* [Written instruction]:
Return all of the records below word for word, leaving out the pictures.

* [Data to use]:
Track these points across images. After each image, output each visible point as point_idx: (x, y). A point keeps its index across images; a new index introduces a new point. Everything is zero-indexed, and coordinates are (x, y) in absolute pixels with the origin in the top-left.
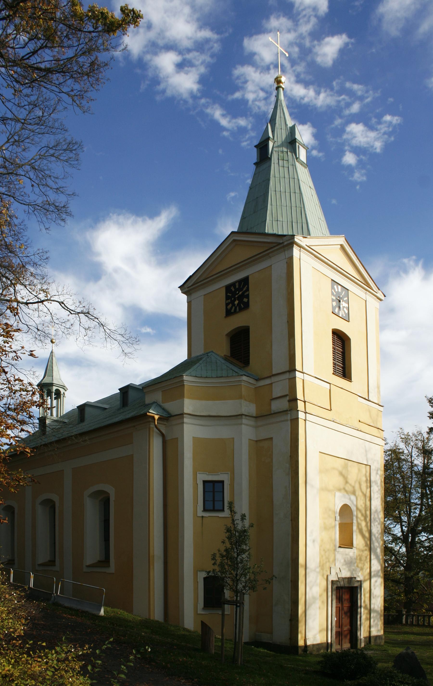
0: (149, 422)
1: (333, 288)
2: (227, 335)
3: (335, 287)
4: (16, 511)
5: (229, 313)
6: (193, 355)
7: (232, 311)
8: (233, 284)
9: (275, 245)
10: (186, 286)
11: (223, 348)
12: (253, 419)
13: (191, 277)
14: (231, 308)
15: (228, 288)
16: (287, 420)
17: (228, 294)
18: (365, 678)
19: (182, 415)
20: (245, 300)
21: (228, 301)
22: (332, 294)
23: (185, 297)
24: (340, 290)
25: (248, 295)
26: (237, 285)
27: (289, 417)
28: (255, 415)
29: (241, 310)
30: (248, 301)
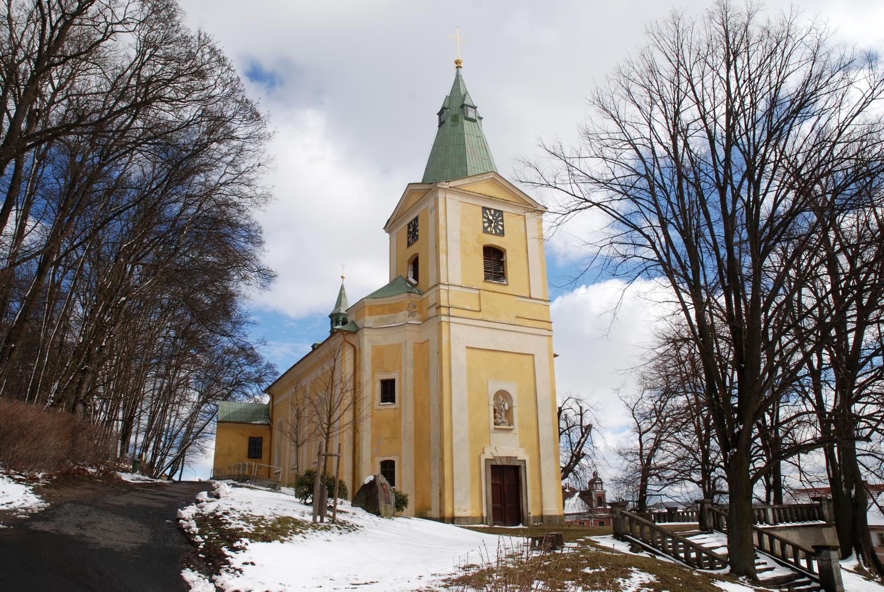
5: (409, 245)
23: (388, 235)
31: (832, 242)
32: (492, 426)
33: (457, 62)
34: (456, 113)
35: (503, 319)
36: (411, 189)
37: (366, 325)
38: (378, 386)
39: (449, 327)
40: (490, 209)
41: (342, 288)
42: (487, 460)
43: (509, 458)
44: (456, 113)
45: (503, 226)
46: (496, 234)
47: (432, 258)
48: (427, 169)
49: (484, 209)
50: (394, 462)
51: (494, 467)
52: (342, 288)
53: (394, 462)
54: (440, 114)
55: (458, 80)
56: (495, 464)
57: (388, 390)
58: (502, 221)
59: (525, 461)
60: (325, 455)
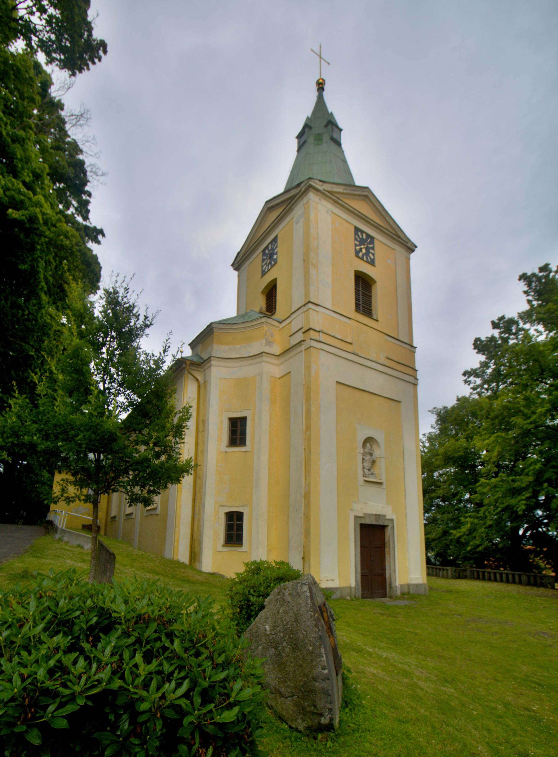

* [Worked answer]:
Track these points across images. After each image, output each visible point as point_idx: (x, y). A point keeps its index across images; a new index introduces a new point. Everything is zero-indexed, and coordinates are (x, y) in absolute pixels with the origin in the top-left.
0: (149, 422)
1: (333, 288)
2: (227, 335)
3: (335, 287)
4: (16, 511)
5: (229, 313)
6: (193, 355)
7: (232, 311)
8: (233, 284)
9: (275, 245)
10: (186, 286)
11: (223, 348)
12: (253, 419)
13: (191, 277)
14: (231, 308)
15: (228, 288)
16: (287, 420)
17: (228, 294)
18: (365, 678)
19: (182, 415)
20: (245, 300)
21: (228, 301)
22: (332, 294)
23: (185, 297)
24: (340, 290)
25: (248, 295)
26: (237, 285)
27: (289, 417)
28: (255, 415)
29: (241, 310)
30: (248, 301)
5: (409, 245)
23: (388, 235)
31: (832, 242)
32: (492, 426)
33: (457, 62)
34: (456, 113)
35: (503, 319)
36: (411, 189)
37: (366, 325)
38: (378, 386)
39: (449, 327)
40: (490, 209)
41: (342, 288)
42: (487, 460)
43: (509, 458)
44: (456, 113)
45: (503, 226)
46: (496, 234)
47: (432, 258)
48: (427, 169)
49: (484, 209)
50: (394, 462)
51: (494, 467)
52: (342, 288)
53: (394, 462)
54: (440, 114)
55: (458, 80)
56: (495, 464)
57: (388, 390)
58: (502, 221)
59: (525, 461)
60: (325, 455)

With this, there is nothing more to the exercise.